| EXERCISE INSTRUCTIONS |
When you reach the line that contains "red arrow: (37, 55) -> (26, 29), moved", begin copying exactly, and continue through the last line of the data; no pictures belong in the copy.

Image sequences with shape edits
*** Begin section ***
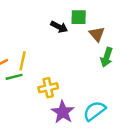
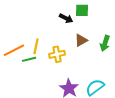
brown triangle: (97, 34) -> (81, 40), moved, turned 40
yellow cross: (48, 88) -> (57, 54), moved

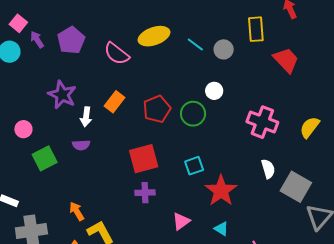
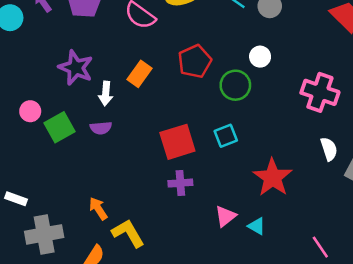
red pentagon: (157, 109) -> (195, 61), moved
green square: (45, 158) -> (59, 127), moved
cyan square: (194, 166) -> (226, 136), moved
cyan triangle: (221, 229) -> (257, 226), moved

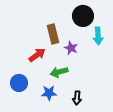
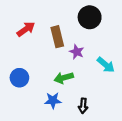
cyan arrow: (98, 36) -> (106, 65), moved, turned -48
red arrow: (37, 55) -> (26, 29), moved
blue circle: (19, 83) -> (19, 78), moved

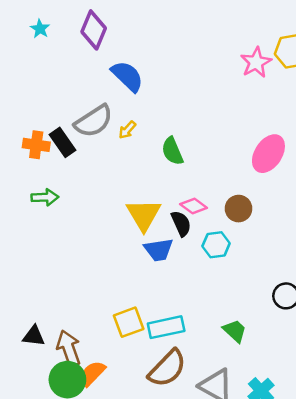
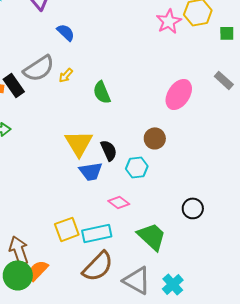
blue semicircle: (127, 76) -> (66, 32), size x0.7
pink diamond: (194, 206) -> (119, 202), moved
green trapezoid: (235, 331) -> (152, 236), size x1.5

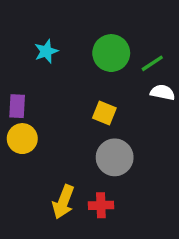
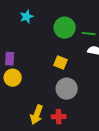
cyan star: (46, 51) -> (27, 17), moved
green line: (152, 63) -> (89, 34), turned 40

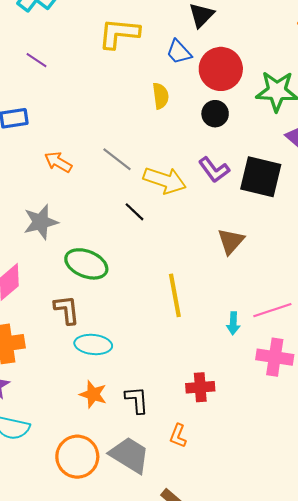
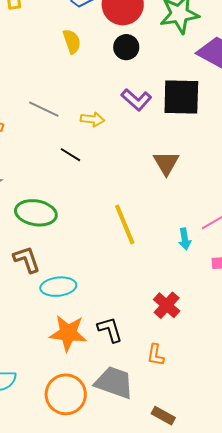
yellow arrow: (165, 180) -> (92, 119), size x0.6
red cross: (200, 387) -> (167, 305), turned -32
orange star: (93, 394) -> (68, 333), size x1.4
*** End section ***
| ANSWER TO THE PROBLEM |
red arrow: (37, 55) -> (26, 29), moved
blue circle: (19, 83) -> (19, 78), moved

blue semicircle: (127, 76) -> (66, 32), size x0.7
pink diamond: (194, 206) -> (119, 202), moved
green trapezoid: (235, 331) -> (152, 236), size x1.5

cyan star: (46, 51) -> (27, 17), moved
green line: (152, 63) -> (89, 34), turned 40

yellow arrow: (165, 180) -> (92, 119), size x0.6
red cross: (200, 387) -> (167, 305), turned -32
orange star: (93, 394) -> (68, 333), size x1.4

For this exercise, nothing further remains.